(Exercise instructions) Render everything from the line containing "Considering the relative sizes" down to the line containing "In fact, gray" as a numbered list, leaving out blank lines.

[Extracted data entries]
------------

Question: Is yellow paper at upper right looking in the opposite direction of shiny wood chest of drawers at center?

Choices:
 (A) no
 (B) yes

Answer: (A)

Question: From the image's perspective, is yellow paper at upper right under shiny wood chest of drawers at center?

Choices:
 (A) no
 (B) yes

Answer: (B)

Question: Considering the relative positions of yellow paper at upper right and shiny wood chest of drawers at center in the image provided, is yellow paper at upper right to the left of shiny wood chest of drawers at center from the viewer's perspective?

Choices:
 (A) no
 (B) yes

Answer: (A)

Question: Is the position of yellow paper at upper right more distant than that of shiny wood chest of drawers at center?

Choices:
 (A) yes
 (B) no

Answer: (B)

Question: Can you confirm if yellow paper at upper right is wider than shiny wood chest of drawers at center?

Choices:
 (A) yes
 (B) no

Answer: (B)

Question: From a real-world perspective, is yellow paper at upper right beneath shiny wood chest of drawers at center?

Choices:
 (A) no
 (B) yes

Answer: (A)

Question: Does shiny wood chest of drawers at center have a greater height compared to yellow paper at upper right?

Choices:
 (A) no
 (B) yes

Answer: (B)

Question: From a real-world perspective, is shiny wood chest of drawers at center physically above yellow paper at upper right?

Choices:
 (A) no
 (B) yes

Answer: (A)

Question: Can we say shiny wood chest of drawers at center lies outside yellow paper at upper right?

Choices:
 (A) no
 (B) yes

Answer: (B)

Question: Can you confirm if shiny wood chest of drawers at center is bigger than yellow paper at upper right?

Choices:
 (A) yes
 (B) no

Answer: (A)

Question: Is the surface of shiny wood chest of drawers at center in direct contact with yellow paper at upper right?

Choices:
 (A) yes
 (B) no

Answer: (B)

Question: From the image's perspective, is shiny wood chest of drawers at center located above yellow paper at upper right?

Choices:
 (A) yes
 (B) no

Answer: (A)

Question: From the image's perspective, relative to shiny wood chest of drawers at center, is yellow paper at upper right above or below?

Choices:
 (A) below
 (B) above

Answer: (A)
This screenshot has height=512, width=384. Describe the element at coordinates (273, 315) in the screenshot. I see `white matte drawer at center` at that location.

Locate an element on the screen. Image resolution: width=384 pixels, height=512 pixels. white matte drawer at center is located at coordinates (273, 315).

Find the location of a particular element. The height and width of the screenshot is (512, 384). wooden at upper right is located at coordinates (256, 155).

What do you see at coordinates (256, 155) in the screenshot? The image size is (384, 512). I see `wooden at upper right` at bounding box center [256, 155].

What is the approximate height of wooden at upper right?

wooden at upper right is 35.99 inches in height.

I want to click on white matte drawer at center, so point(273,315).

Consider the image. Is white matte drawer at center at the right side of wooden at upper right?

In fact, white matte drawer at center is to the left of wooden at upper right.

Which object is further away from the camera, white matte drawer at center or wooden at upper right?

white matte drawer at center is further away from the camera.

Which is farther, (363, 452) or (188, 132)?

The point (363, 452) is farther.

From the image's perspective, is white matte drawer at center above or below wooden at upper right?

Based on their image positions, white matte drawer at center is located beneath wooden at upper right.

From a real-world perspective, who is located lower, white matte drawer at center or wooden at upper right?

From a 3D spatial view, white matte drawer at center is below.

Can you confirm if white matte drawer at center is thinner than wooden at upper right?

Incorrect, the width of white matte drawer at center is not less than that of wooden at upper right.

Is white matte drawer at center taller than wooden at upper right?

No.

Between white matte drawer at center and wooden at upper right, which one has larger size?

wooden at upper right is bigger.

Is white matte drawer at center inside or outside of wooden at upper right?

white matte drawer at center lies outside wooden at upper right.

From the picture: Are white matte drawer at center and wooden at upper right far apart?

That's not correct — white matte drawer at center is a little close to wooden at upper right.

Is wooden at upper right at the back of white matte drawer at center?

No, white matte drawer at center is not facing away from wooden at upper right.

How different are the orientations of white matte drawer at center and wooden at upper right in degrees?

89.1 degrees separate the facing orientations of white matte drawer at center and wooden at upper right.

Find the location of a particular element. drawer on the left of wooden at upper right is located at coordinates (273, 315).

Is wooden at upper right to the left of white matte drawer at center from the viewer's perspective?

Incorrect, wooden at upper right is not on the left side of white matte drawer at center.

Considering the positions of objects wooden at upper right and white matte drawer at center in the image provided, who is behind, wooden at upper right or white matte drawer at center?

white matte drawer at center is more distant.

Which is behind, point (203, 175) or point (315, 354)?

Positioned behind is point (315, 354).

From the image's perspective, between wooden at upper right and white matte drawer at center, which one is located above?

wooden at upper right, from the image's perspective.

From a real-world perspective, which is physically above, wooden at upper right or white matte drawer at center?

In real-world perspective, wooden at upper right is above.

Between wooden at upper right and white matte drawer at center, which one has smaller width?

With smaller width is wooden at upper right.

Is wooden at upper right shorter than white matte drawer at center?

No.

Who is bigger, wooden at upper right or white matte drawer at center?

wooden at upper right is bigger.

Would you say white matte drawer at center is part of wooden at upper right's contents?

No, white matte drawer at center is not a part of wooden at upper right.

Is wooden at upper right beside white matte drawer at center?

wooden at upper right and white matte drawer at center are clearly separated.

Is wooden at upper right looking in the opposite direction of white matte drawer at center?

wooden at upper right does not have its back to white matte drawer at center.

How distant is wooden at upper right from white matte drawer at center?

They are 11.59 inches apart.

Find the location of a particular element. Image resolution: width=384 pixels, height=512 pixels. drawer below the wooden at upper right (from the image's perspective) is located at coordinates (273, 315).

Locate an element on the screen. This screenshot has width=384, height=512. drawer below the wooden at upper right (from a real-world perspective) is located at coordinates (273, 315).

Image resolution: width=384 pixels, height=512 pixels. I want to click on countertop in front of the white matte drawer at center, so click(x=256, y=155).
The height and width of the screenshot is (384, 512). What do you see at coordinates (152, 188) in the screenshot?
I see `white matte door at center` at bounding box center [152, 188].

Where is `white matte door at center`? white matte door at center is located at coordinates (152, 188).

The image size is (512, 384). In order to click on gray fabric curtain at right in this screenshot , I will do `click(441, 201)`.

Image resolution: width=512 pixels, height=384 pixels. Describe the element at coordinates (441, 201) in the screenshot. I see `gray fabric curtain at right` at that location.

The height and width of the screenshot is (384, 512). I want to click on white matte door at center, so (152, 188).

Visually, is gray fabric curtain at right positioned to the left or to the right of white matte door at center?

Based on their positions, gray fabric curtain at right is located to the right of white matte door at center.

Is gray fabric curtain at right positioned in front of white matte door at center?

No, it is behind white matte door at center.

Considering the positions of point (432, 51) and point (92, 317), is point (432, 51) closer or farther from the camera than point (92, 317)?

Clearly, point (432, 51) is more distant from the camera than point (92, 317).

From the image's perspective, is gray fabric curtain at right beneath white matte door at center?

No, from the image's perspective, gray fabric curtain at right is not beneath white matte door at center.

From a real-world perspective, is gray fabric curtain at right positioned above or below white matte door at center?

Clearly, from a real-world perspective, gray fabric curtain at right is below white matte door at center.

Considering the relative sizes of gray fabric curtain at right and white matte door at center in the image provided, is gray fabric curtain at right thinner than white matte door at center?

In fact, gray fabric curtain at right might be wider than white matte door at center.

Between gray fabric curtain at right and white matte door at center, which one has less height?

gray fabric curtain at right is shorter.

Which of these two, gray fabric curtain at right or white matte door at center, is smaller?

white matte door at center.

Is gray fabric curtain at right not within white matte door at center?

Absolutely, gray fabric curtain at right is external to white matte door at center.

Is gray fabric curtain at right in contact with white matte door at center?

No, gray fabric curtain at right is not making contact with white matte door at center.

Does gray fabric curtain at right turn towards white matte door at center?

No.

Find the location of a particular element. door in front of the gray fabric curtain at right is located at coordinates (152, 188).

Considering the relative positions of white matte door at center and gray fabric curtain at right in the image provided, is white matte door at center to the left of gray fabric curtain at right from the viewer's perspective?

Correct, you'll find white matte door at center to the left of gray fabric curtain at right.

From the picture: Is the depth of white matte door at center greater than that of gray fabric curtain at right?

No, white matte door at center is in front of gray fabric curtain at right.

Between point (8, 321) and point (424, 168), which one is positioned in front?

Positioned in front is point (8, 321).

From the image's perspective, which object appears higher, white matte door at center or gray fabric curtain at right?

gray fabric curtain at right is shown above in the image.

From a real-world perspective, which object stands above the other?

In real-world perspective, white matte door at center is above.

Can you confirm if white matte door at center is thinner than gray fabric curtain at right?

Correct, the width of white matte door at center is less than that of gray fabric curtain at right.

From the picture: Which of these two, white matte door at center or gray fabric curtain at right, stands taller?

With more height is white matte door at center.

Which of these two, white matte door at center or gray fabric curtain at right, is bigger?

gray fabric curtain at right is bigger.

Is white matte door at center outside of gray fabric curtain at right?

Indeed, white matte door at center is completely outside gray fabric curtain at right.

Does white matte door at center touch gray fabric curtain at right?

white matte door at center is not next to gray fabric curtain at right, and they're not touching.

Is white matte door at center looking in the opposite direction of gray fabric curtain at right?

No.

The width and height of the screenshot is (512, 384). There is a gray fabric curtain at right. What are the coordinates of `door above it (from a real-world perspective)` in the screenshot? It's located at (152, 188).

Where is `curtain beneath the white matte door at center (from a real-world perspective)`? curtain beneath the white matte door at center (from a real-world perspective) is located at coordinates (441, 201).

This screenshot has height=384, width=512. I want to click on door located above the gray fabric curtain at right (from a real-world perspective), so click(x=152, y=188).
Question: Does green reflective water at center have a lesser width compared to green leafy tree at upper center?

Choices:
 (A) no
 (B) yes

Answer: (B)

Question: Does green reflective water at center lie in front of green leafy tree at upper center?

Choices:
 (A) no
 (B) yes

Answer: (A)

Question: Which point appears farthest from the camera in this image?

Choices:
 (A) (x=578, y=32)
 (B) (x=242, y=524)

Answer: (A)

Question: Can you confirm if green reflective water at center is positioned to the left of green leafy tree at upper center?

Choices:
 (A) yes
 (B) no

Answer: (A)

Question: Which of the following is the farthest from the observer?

------------

(Exercise answer)
1. Considering the relative sizes of gray fabric curtain at right and white matte door at center in the image provided, is gray fabric curtain at right thinner than white matte door at center?
2. In fact, gray fabric curtain at right might be wider than white matte door at center.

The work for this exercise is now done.